** Task directions **
Examine the entries below, count the lines holding the string "aqua", and respond with the number only.

** Supplied data **
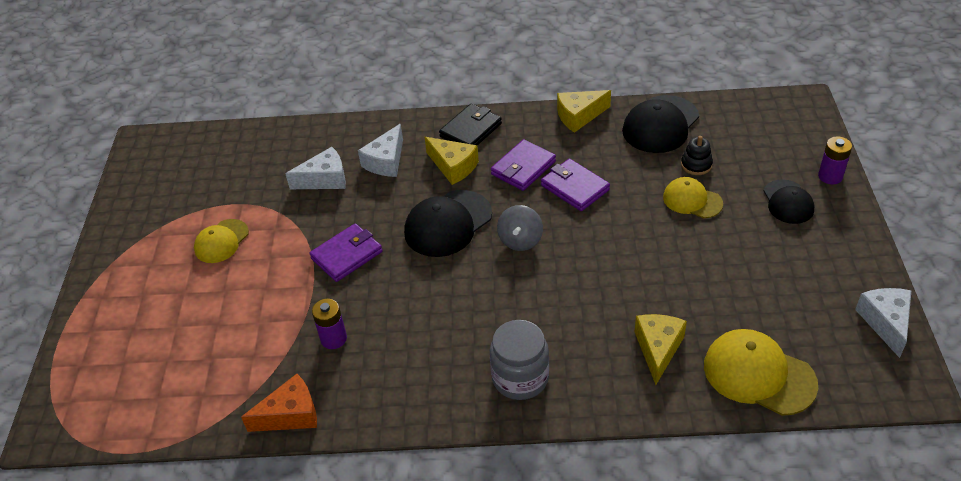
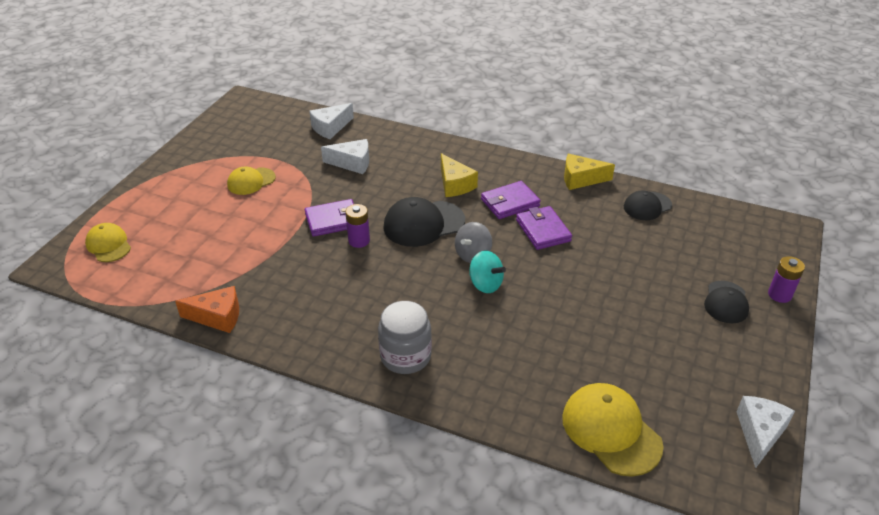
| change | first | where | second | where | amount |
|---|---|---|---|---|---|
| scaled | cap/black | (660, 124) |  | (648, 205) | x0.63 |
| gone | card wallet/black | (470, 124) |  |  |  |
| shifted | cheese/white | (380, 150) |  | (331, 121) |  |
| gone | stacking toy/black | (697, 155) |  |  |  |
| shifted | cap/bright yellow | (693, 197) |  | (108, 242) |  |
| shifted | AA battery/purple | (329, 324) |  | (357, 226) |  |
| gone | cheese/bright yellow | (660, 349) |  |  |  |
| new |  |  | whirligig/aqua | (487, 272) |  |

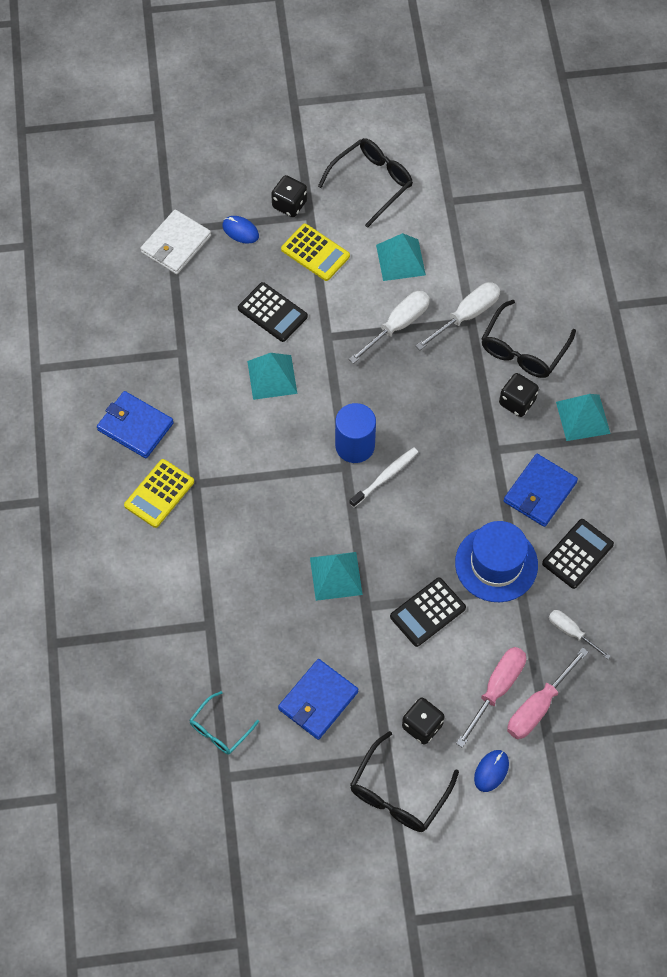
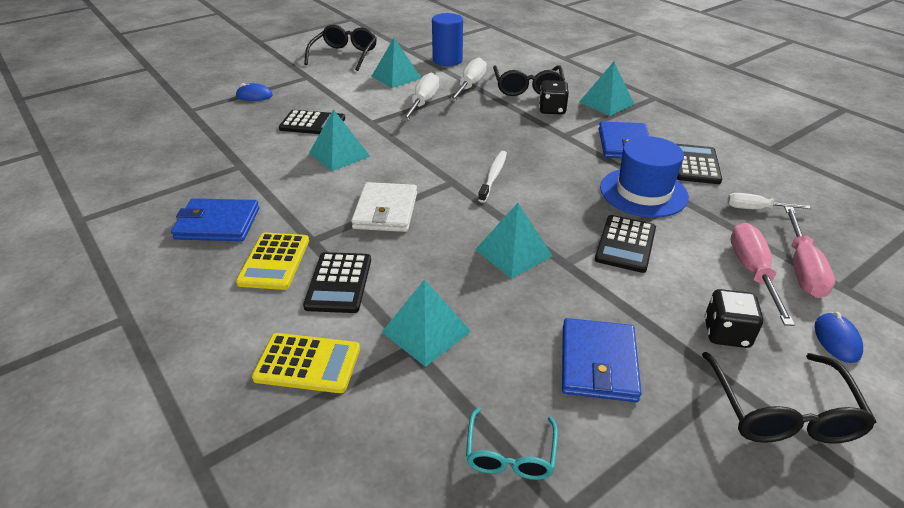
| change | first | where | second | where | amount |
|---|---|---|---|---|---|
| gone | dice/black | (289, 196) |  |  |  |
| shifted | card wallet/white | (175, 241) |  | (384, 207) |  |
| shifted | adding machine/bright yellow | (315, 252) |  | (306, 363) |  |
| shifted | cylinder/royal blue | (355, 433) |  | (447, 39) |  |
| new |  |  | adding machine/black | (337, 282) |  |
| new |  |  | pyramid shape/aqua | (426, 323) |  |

** Exercise answer **
2